Record set Block Start
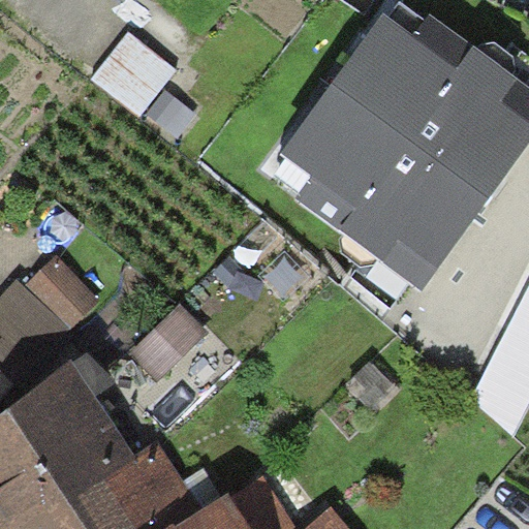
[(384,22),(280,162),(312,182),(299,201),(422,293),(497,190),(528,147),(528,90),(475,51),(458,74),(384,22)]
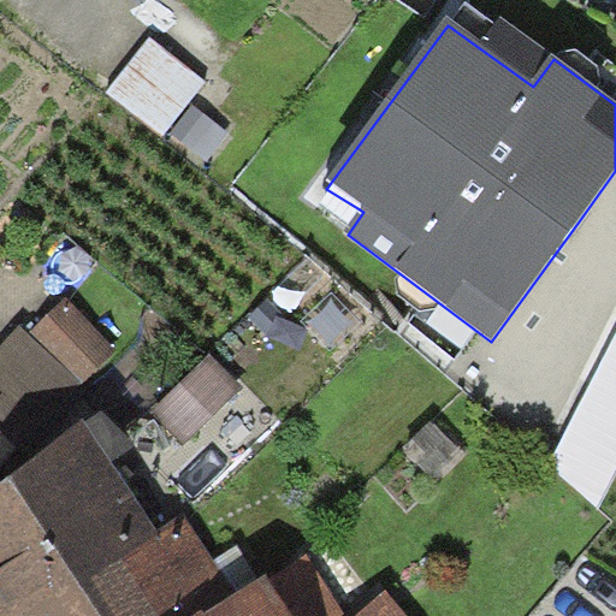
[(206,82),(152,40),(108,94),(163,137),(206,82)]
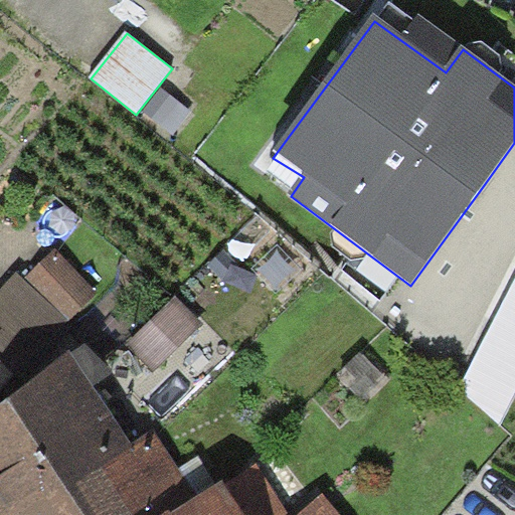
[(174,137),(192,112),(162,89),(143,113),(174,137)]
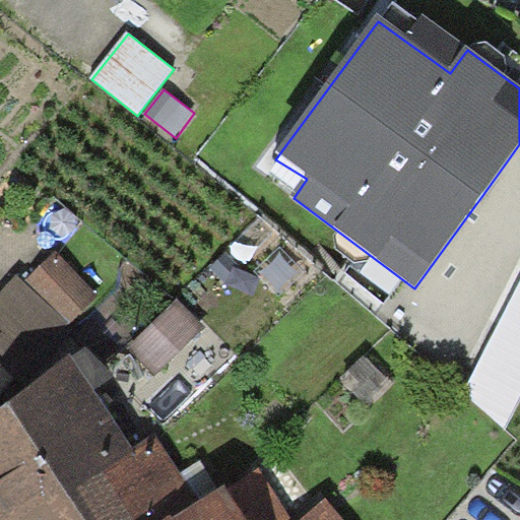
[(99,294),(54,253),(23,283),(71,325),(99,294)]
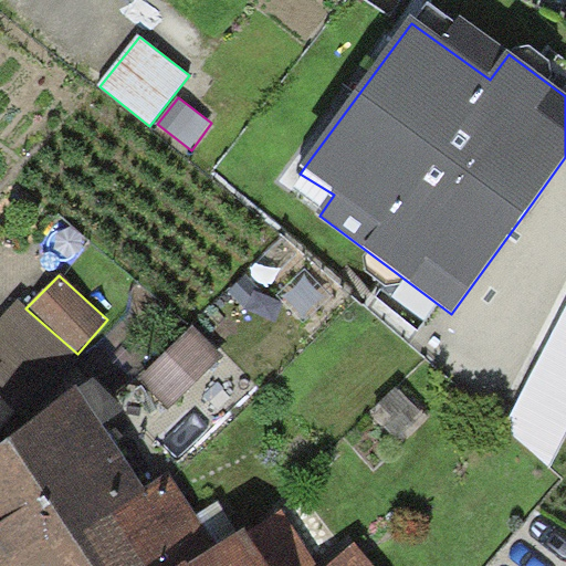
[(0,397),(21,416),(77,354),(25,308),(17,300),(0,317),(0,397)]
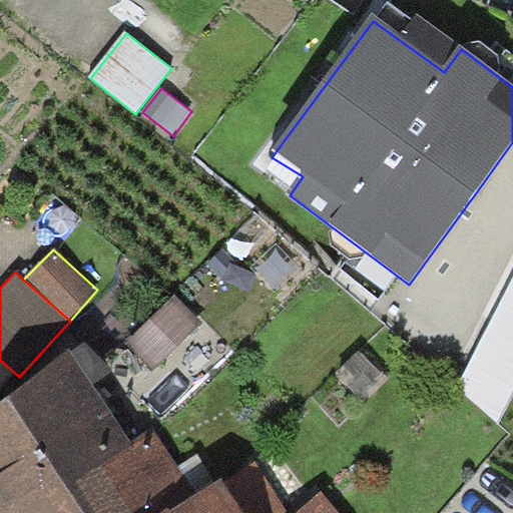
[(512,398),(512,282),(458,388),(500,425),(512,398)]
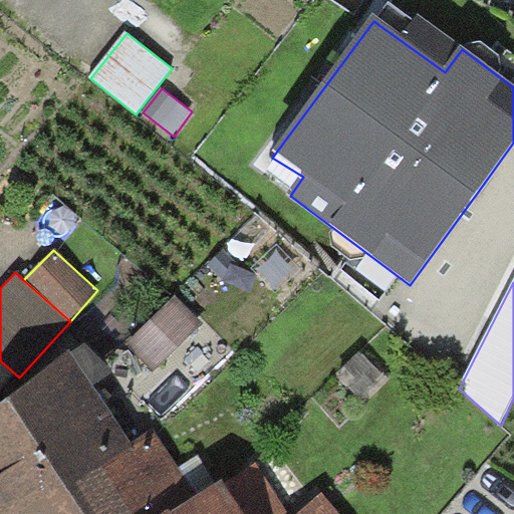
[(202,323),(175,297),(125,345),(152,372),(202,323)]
Record set Block End
Reproduce exactly and only the lines from the "[(0,397),(21,416),(77,354),(25,308),(17,300),(0,317),(0,397)]" line to the last line of the records above. Do not carry over any pictures.

[(0,397),(21,416),(77,354),(25,308),(17,300),(0,317),(0,397)]
[(512,398),(512,282),(458,388),(500,425),(512,398)]
[(202,323),(175,297),(125,345),(152,372),(202,323)]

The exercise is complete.